Exercise instructions:
Show the lines of the material that contain the word "pawn".
Information given Start Marker
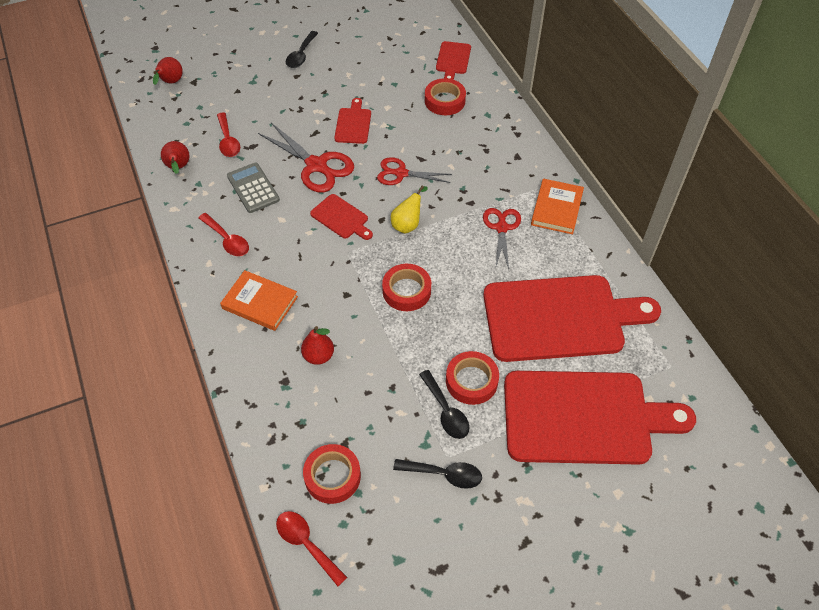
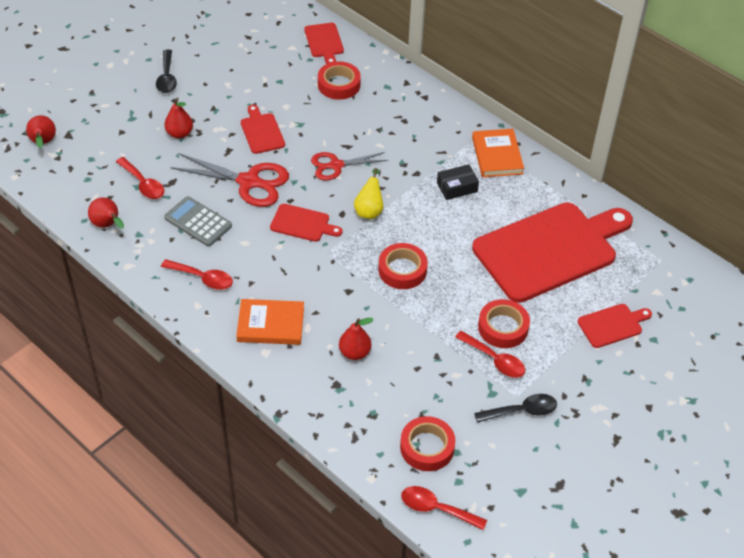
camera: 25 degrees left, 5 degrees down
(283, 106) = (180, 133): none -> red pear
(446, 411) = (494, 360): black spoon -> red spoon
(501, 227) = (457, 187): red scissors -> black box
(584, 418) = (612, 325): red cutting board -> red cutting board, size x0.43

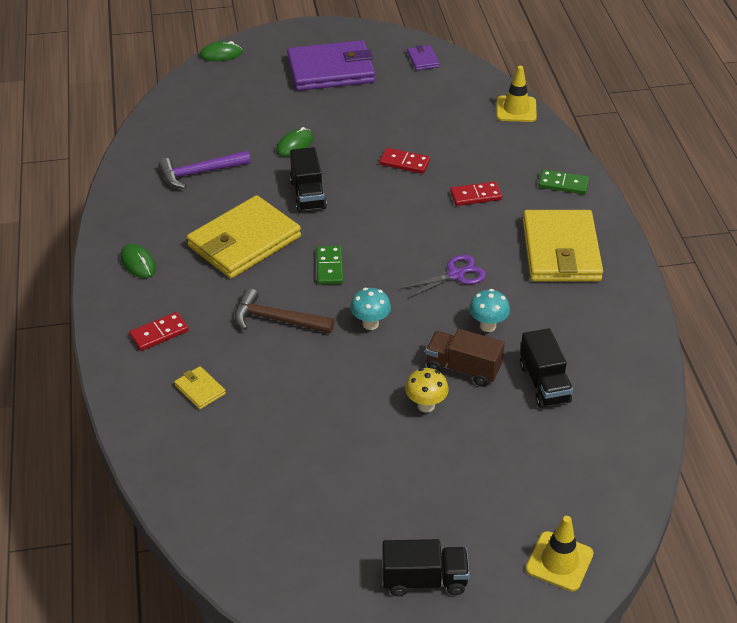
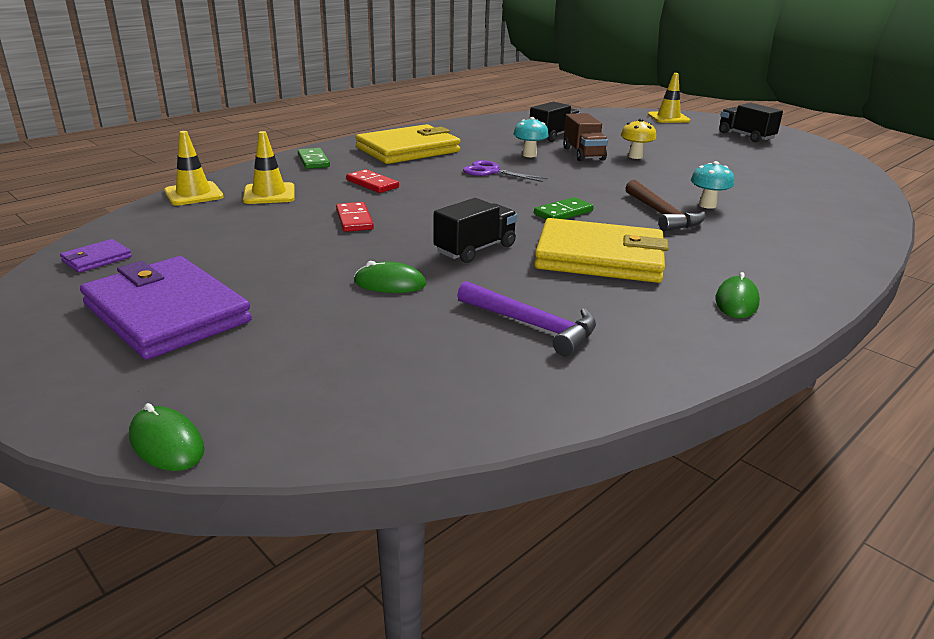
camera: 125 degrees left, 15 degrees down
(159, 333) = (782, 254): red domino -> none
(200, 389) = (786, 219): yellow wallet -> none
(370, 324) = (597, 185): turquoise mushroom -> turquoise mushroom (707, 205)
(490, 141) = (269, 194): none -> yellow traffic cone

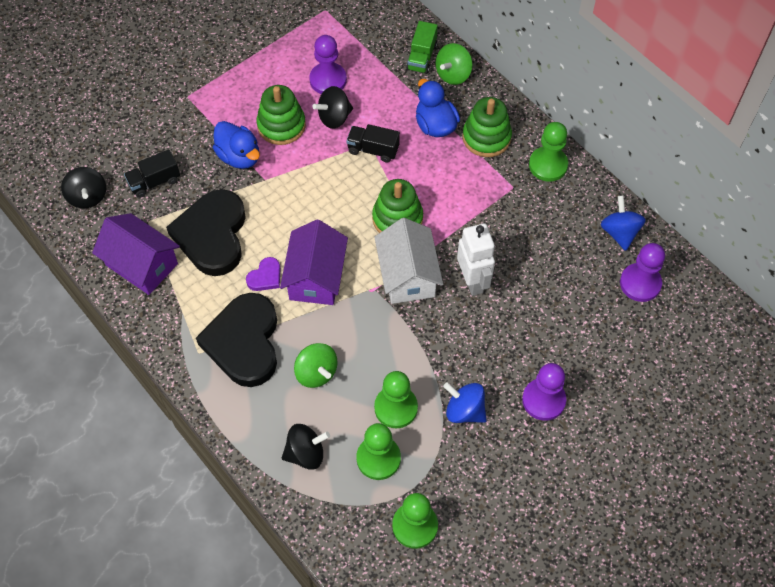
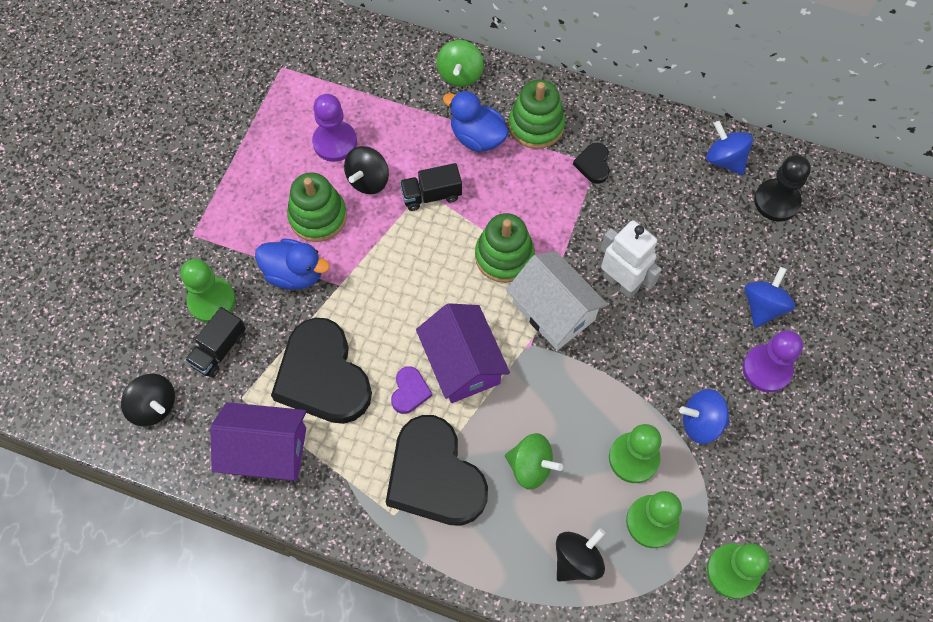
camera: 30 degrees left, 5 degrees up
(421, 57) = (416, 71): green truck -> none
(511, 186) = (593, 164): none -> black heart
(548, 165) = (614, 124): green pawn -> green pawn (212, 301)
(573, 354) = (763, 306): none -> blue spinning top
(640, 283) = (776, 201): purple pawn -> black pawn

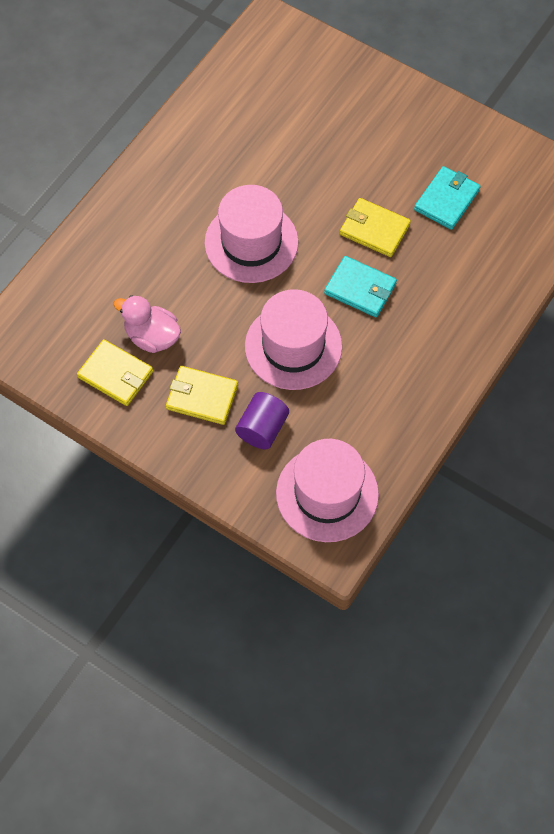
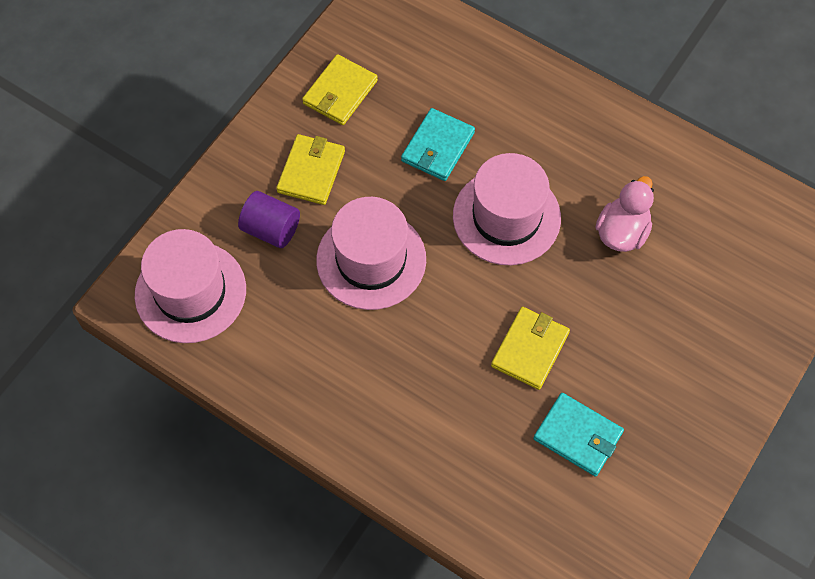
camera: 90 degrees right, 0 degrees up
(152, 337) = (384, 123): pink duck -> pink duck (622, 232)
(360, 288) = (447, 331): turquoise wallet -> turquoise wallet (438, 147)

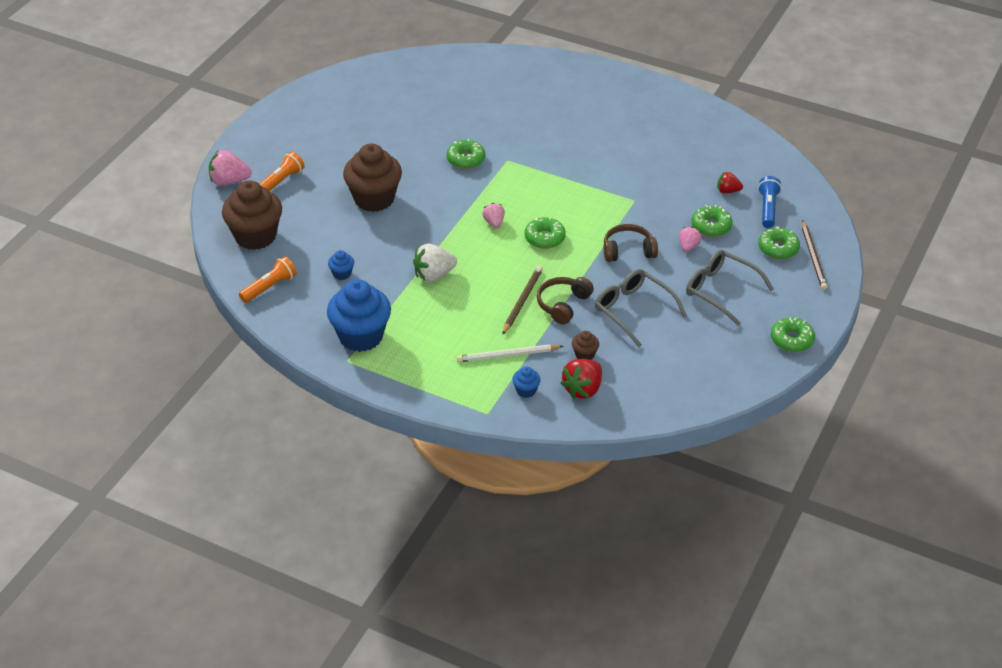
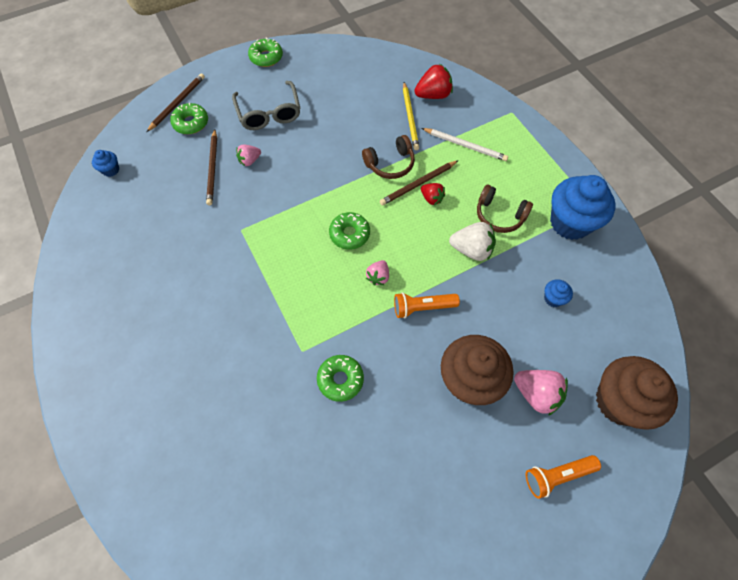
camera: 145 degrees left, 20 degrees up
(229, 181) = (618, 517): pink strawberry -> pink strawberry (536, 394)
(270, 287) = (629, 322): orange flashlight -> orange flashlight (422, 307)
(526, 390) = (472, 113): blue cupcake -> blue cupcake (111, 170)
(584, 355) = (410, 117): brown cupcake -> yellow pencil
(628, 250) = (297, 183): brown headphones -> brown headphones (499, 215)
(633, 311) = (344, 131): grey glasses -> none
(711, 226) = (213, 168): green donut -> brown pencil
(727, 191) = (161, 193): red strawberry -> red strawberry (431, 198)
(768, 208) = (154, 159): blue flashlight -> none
Information given End Marker
Answer space:
(548, 165) = (614, 124): green pawn -> green pawn (212, 301)
(640, 283) = (776, 201): purple pawn -> black pawn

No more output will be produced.